[[ Exercise inputs open ]]

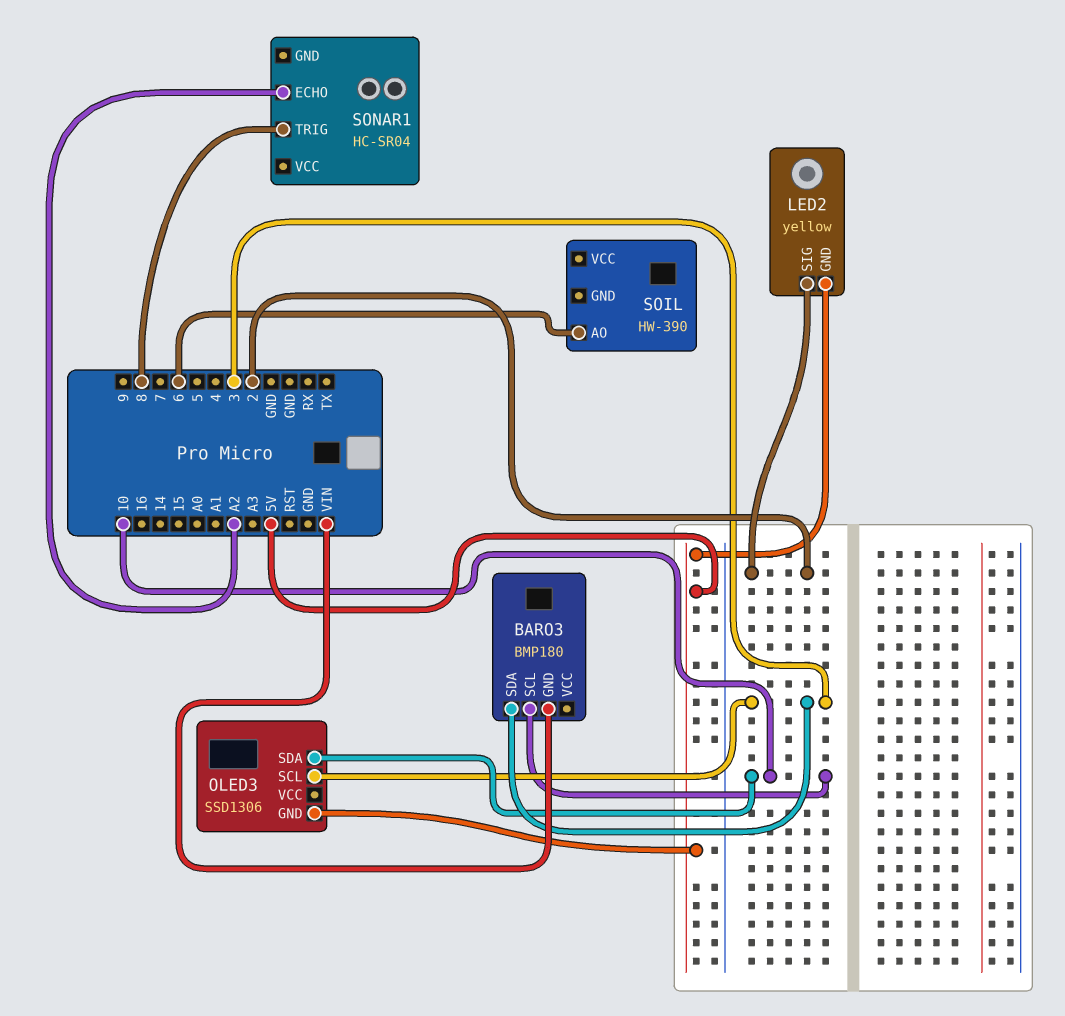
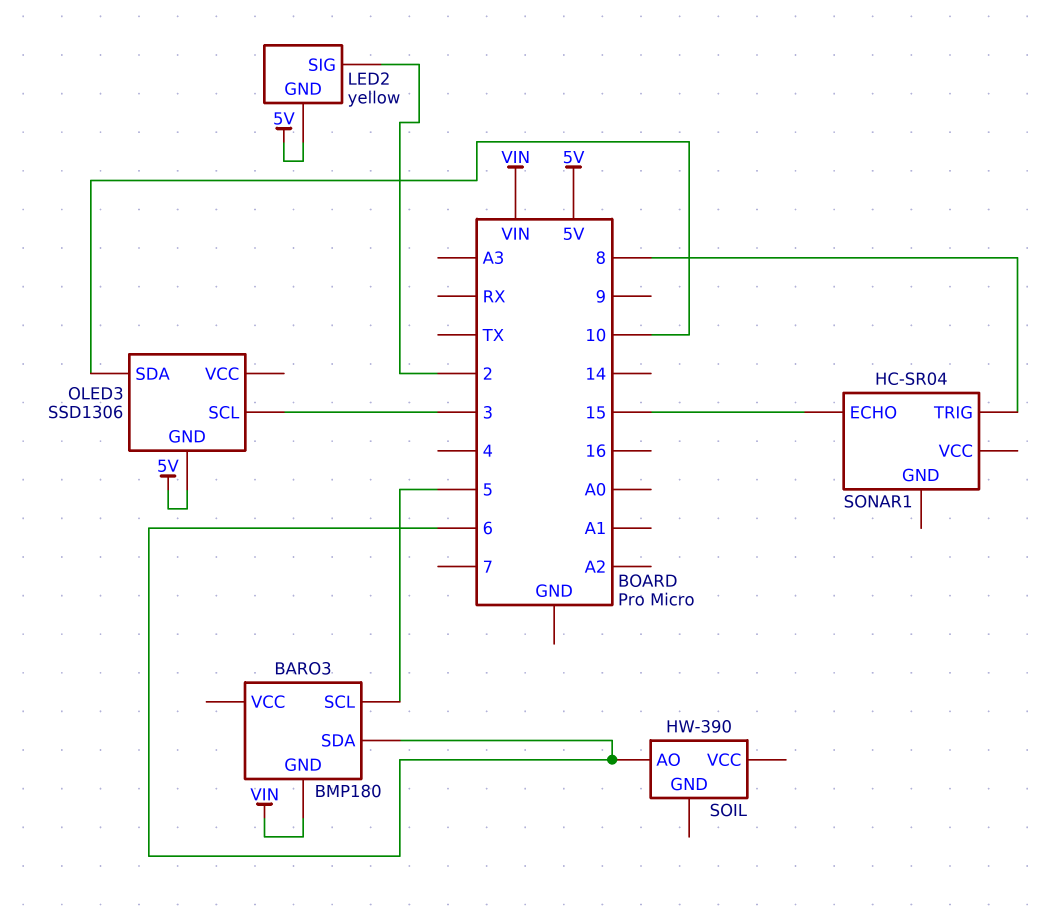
BARO3 pin SCL: 10 -> 5
BARO3 pin SDA: 3 -> 6
SONAR1 pin ECHO: A2 -> 15

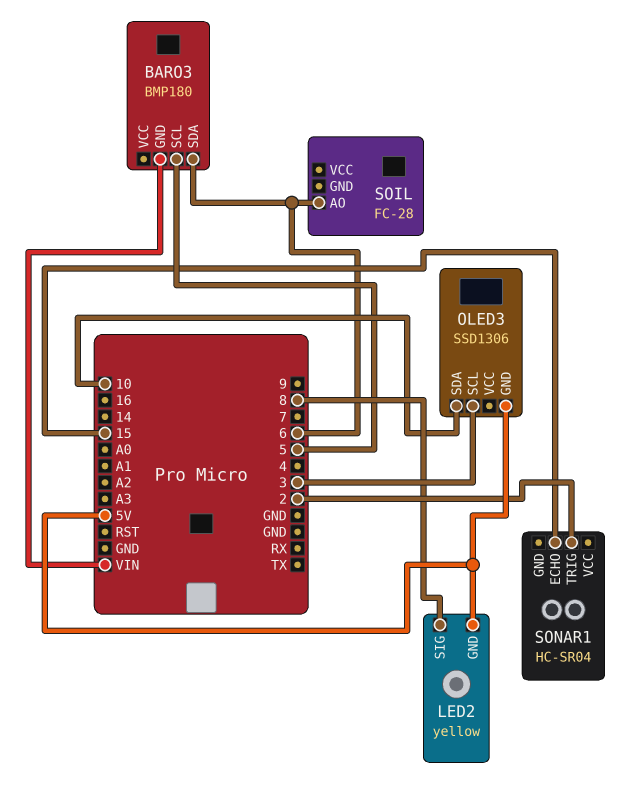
LED2 pin SIG: 2 -> 8
SOIL: HW-390 -> FC-28
SONAR1 pin TRIG: 8 -> 2

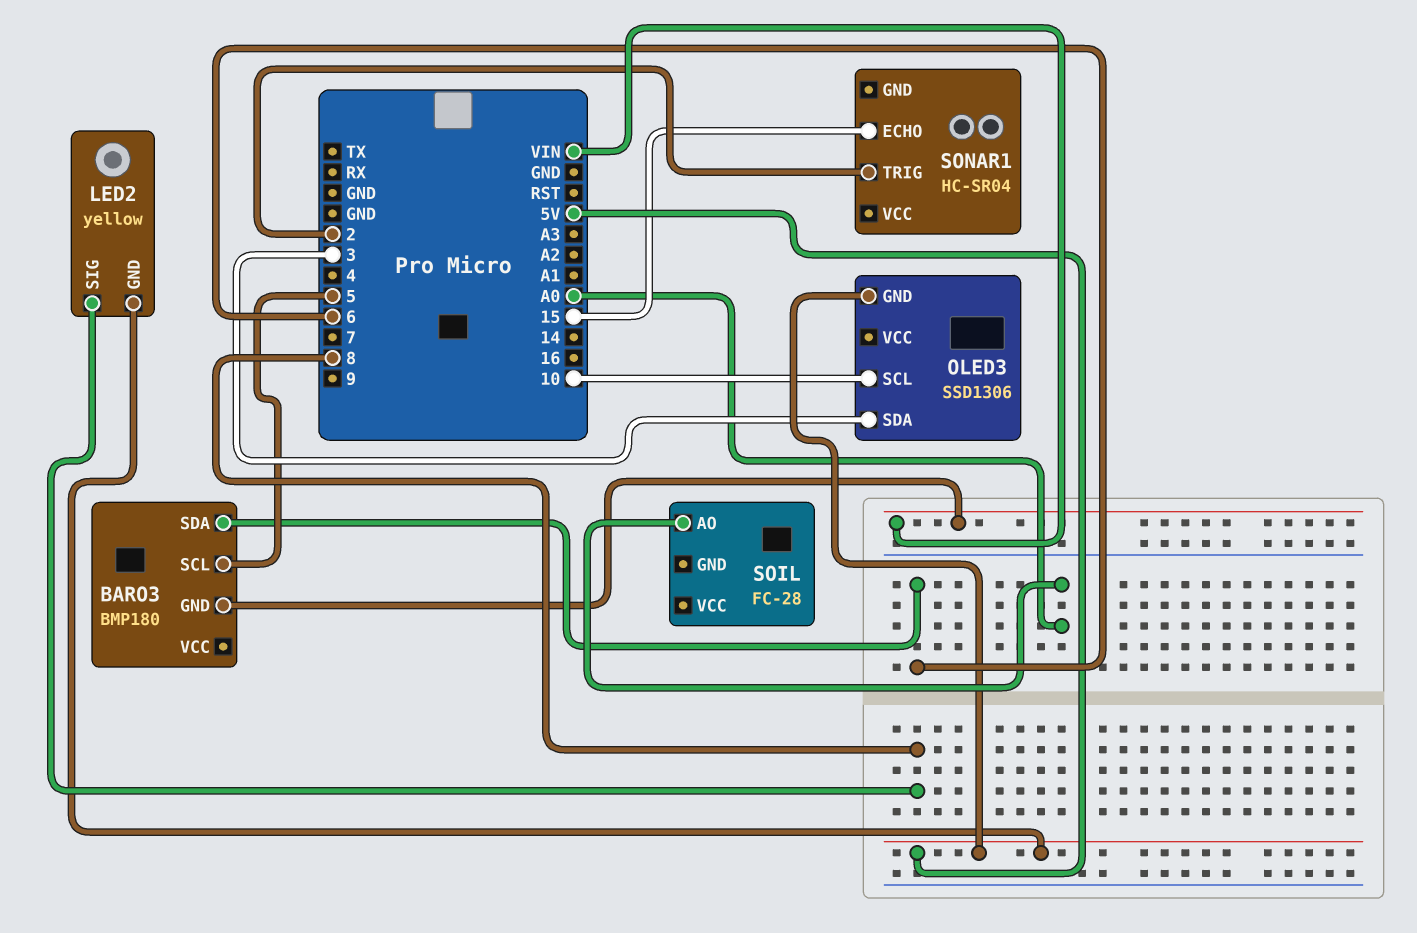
OLED3 pin SCL: 3 -> 10
OLED3 pin SDA: 10 -> 3
SOIL pin AO: 6 -> A0

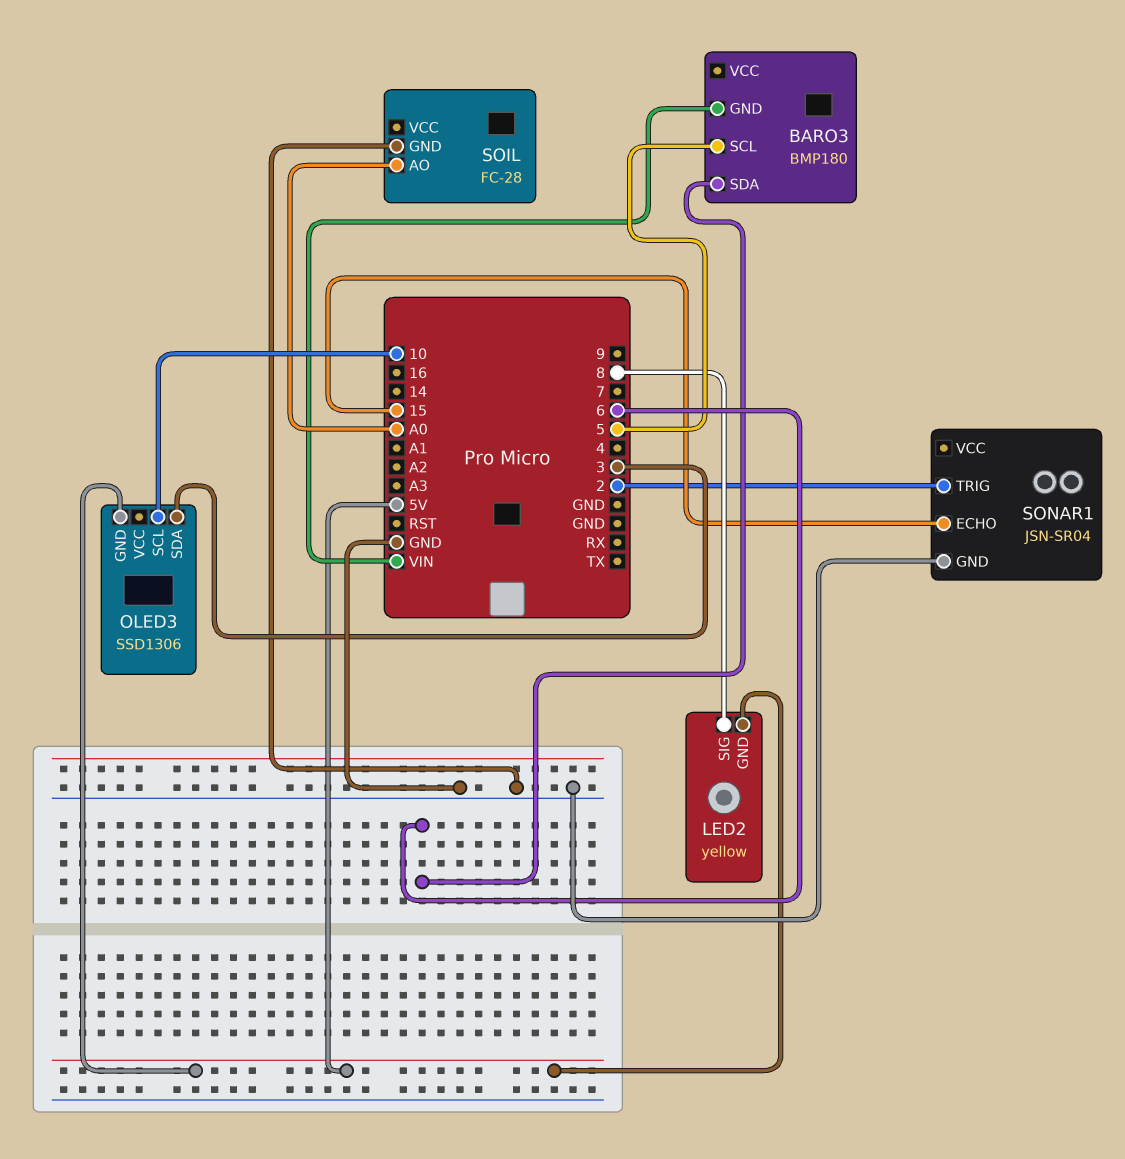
SOIL pin GND: none -> GND
SONAR1: HC-SR04 -> JSN-SR04
SONAR1 pin GND: none -> GND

[[ Exercise inputs closed ]]

Exercise directions:
Repeat verbatim the lines from the one holding "OLED3 pin SDA: 10 -> 3" through the end of the listing above, both ends included, but not the pictures.

Task answer:
OLED3 pin SDA: 10 -> 3
SOIL pin AO: 6 -> A0

SOIL pin GND: none -> GND
SONAR1: HC-SR04 -> JSN-SR04
SONAR1 pin GND: none -> GND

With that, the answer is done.